§ **Requirement**: Please take the lines from the one holding "R2: 270k (+15V, GND) -> none" through the one holding "C106: none -> 33nF (IN, SPK)" in the data below and copy them exactly.

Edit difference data
◆ ◆ ◆
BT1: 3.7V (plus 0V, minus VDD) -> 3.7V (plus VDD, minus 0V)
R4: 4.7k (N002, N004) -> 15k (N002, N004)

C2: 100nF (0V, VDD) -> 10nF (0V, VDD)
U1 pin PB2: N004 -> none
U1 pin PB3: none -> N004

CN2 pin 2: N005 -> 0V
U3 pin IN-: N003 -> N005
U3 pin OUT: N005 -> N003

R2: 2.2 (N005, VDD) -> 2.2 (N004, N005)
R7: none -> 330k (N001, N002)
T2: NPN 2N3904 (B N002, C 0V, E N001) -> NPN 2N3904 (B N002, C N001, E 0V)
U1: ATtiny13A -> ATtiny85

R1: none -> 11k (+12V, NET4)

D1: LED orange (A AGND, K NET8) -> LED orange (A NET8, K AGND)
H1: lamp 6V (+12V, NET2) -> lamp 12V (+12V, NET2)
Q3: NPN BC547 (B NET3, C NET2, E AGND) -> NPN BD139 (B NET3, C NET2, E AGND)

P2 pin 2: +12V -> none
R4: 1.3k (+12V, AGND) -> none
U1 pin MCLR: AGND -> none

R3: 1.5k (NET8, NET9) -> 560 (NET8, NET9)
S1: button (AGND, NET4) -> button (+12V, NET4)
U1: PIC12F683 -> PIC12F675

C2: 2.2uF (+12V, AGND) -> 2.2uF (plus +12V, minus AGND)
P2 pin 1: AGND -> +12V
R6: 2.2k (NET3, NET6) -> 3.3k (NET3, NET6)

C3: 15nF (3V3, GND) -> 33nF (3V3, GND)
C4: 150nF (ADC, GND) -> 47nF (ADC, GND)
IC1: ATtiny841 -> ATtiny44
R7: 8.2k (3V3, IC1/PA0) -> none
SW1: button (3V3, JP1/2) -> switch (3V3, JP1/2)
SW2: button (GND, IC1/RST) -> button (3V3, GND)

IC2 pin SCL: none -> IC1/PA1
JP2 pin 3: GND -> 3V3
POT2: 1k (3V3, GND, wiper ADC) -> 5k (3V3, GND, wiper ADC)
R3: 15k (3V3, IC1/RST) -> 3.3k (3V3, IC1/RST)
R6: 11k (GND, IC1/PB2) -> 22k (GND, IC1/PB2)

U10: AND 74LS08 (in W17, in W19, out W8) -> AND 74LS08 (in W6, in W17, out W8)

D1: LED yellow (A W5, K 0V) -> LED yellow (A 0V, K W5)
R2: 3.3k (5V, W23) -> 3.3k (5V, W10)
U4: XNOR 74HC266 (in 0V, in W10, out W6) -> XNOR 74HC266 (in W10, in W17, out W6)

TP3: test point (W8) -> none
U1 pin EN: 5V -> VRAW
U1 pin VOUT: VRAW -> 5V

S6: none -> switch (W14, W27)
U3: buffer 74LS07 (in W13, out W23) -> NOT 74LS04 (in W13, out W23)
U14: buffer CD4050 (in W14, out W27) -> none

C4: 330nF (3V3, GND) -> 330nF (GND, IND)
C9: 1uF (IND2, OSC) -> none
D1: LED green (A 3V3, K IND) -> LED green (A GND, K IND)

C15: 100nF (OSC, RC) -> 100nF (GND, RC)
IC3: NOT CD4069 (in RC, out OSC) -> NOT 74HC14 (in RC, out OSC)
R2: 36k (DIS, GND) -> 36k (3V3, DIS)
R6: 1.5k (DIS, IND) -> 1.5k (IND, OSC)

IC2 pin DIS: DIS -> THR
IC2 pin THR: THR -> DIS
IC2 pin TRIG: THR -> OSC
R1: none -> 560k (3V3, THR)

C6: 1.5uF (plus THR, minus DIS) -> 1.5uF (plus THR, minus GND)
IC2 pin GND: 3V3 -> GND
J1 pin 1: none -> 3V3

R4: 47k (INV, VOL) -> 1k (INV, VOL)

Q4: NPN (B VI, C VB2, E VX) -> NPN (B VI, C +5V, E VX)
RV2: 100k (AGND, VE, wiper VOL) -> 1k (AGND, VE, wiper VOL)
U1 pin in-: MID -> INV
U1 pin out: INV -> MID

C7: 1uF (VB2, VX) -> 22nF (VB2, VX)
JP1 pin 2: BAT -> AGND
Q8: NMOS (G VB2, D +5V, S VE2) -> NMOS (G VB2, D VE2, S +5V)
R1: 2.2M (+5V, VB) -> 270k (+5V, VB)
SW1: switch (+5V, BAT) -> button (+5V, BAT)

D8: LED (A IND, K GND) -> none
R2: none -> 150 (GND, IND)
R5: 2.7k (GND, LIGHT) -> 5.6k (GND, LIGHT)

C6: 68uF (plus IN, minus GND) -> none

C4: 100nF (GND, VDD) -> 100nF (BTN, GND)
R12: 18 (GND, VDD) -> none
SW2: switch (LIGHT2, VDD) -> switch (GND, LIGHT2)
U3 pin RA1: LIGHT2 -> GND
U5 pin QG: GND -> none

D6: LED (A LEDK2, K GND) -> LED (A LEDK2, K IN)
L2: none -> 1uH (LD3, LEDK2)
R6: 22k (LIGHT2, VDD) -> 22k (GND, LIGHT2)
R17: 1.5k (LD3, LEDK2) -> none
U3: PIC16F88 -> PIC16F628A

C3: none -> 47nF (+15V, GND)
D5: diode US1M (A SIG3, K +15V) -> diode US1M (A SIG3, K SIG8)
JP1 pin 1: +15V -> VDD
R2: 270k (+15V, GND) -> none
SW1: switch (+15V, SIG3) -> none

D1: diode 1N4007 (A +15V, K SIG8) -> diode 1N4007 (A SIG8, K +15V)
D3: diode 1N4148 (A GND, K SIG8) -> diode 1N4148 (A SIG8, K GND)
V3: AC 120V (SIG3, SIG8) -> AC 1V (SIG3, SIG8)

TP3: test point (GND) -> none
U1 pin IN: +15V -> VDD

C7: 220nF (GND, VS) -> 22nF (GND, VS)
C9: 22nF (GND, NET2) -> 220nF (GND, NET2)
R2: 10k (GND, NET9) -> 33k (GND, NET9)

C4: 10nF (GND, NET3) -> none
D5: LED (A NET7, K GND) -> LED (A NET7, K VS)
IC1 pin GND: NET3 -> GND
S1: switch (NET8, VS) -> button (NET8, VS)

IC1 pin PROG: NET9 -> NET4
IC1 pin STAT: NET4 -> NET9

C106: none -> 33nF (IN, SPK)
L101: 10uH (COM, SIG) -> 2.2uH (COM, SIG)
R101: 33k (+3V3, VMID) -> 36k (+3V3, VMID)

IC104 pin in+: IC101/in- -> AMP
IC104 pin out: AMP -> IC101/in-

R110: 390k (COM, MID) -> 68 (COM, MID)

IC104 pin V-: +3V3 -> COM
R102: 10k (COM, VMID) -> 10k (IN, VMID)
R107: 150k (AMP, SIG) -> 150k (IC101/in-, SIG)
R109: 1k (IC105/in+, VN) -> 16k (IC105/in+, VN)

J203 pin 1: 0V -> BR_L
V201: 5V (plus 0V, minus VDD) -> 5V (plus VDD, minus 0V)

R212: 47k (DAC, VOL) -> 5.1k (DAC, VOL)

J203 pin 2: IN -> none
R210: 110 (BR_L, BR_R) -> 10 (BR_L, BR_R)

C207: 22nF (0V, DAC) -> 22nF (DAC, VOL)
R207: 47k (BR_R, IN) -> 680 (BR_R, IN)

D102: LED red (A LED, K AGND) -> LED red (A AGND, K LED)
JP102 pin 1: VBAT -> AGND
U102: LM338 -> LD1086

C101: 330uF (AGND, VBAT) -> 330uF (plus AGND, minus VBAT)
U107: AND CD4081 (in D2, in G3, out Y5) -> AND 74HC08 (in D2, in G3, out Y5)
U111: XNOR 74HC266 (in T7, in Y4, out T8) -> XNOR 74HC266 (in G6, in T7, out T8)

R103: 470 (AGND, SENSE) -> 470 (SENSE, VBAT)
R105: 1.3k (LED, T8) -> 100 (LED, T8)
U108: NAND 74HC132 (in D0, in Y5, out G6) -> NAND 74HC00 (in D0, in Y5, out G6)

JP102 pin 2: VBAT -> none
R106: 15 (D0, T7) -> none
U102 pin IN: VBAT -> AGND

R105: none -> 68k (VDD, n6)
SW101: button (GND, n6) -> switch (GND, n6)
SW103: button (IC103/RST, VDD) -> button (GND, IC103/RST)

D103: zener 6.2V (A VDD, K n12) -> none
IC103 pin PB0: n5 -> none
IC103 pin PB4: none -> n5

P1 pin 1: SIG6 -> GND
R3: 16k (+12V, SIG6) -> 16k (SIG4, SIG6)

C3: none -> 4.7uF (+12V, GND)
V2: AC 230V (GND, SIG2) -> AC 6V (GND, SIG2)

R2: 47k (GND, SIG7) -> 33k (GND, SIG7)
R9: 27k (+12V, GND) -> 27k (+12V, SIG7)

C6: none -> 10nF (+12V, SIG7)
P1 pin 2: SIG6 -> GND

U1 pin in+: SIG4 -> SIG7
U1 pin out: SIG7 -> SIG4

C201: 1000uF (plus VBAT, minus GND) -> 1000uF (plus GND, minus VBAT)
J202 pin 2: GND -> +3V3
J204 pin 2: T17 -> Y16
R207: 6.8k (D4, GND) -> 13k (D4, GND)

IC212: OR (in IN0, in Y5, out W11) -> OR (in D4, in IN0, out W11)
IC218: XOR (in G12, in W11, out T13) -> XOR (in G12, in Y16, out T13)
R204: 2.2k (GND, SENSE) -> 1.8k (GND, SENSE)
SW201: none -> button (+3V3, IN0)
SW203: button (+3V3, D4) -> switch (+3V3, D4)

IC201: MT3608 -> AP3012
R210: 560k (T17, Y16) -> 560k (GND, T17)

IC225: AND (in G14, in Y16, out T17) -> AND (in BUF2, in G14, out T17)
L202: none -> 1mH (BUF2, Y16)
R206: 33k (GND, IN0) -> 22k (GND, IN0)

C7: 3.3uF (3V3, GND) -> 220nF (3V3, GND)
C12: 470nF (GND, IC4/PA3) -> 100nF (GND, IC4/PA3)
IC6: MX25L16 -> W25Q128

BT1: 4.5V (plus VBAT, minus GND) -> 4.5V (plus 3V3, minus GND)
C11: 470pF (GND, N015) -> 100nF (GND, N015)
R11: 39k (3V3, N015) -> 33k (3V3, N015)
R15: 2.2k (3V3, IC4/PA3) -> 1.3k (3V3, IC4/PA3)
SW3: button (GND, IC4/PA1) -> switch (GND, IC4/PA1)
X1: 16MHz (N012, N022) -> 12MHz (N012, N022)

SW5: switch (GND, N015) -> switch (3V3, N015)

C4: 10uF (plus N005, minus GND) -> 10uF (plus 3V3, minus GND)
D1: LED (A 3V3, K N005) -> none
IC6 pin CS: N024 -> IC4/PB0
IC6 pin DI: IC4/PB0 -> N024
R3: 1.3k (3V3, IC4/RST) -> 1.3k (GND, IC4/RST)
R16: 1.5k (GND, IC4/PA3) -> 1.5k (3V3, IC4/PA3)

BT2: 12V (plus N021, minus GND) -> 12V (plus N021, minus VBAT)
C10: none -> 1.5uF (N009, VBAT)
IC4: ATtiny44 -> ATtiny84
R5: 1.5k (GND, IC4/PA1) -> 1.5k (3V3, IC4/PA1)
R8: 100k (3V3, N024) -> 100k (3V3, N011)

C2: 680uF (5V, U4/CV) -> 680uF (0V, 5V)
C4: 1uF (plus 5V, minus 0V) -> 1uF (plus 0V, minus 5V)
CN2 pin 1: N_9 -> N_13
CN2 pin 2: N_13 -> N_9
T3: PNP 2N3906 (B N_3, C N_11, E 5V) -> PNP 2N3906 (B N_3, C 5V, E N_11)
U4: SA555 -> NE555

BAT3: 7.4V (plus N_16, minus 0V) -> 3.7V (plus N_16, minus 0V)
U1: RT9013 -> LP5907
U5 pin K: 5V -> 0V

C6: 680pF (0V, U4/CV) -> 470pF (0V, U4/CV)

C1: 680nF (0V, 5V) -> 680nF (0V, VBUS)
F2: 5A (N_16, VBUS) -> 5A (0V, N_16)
◆ ◆ ◆
§ **Task answer**:
R2: 270k (+15V, GND) -> none
SW1: switch (+15V, SIG3) -> none

D1: diode 1N4007 (A +15V, K SIG8) -> diode 1N4007 (A SIG8, K +15V)
D3: diode 1N4148 (A GND, K SIG8) -> diode 1N4148 (A SIG8, K GND)
V3: AC 120V (SIG3, SIG8) -> AC 1V (SIG3, SIG8)

TP3: test point (GND) -> none
U1 pin IN: +15V -> VDD

C7: 220nF (GND, VS) -> 22nF (GND, VS)
C9: 22nF (GND, NET2) -> 220nF (GND, NET2)
R2: 10k (GND, NET9) -> 33k (GND, NET9)

C4: 10nF (GND, NET3) -> none
D5: LED (A NET7, K GND) -> LED (A NET7, K VS)
IC1 pin GND: NET3 -> GND
S1: switch (NET8, VS) -> button (NET8, VS)

IC1 pin PROG: NET9 -> NET4
IC1 pin STAT: NET4 -> NET9

C106: none -> 33nF (IN, SPK)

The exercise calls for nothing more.